** WORK ITEM **
Each line of the material holding the word "rotated" must be identified and copied.

** EXCERPTED RECORDS **
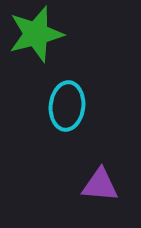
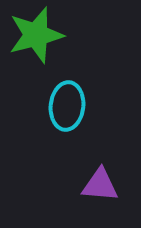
green star: moved 1 px down
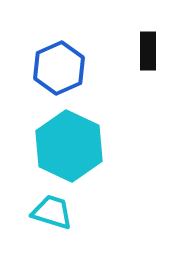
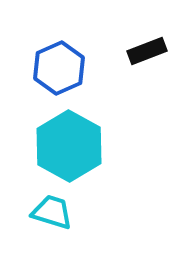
black rectangle: moved 1 px left; rotated 69 degrees clockwise
cyan hexagon: rotated 4 degrees clockwise
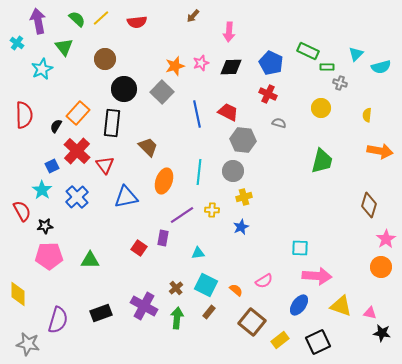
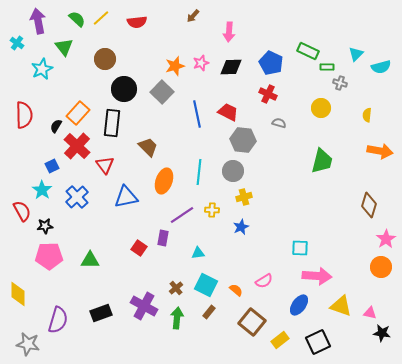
red cross at (77, 151): moved 5 px up
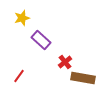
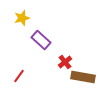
brown rectangle: moved 1 px up
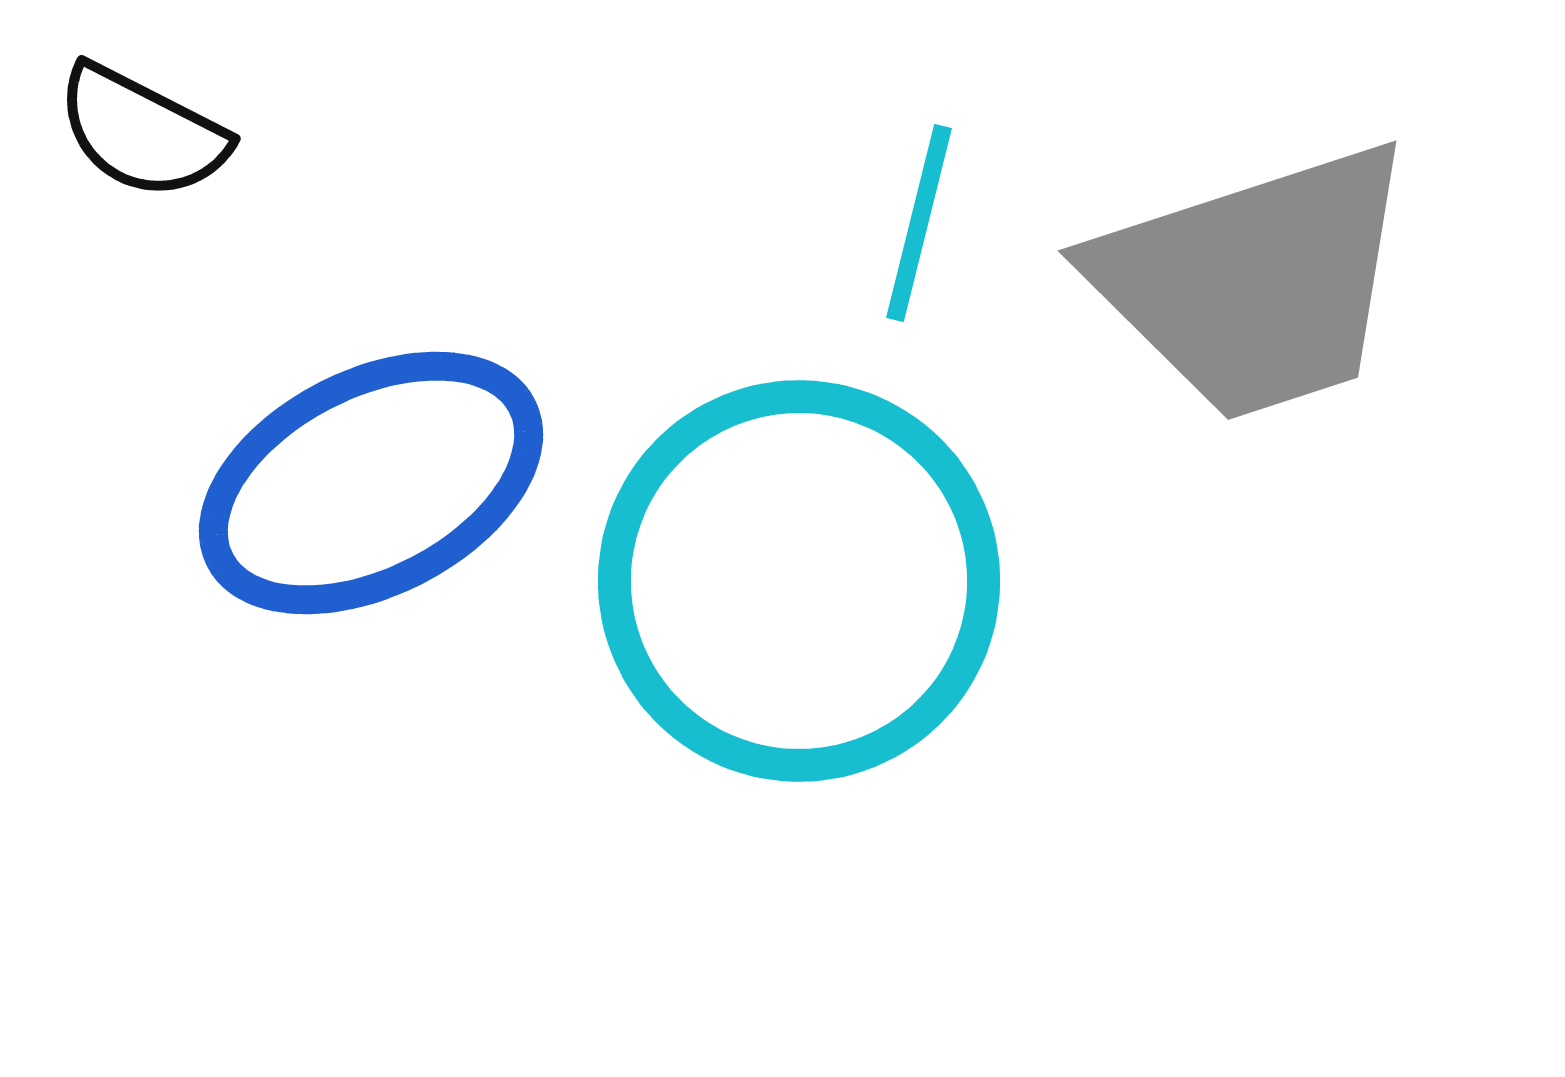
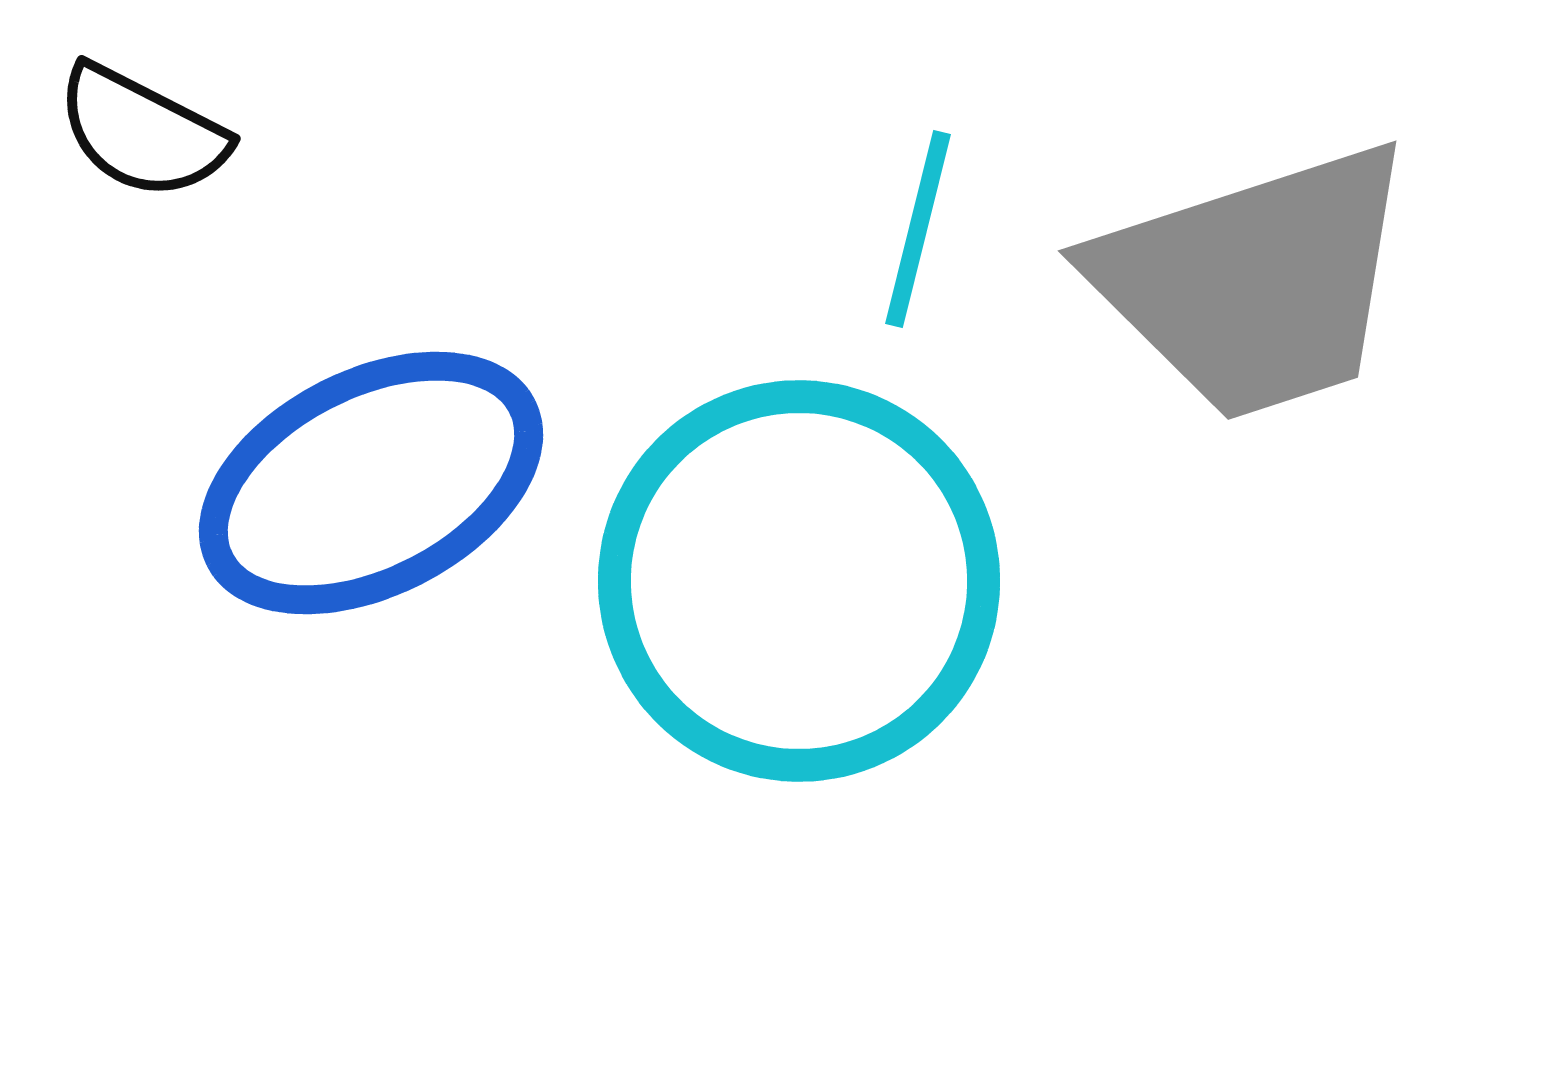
cyan line: moved 1 px left, 6 px down
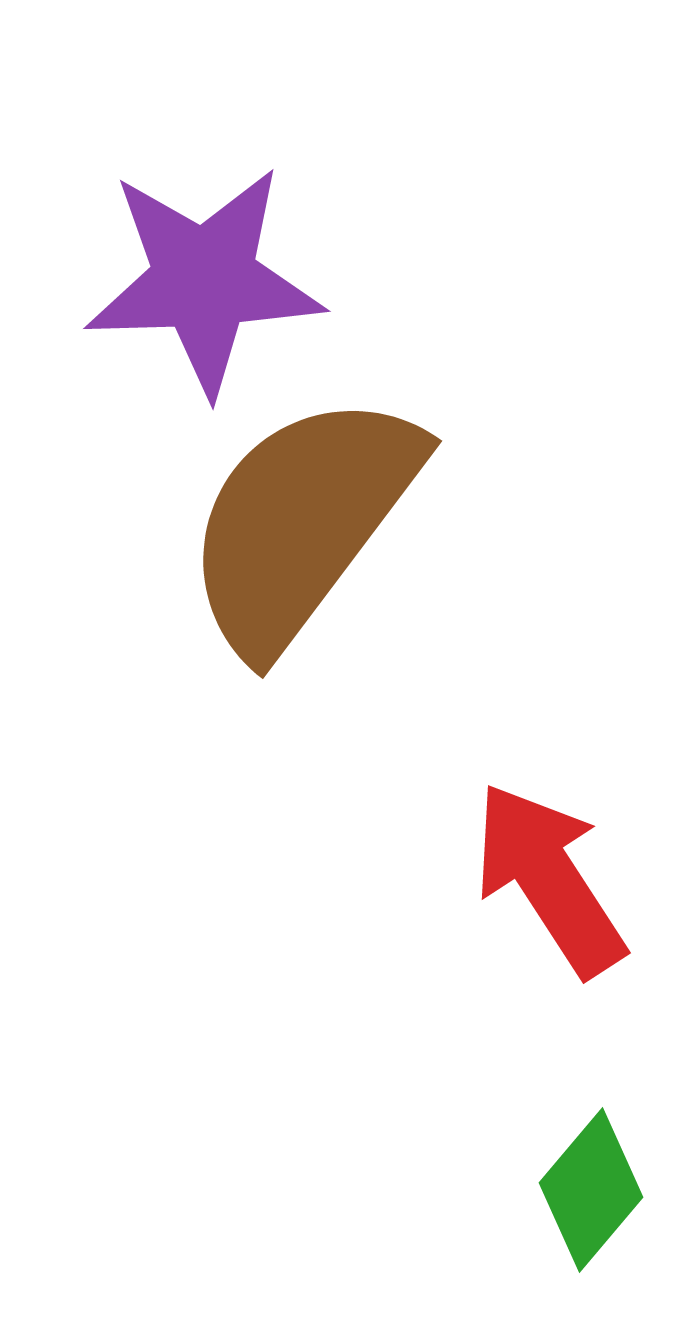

** RESULT OF THIS TASK **
black rectangle: moved 1 px left; rotated 69 degrees clockwise
cyan hexagon: rotated 4 degrees clockwise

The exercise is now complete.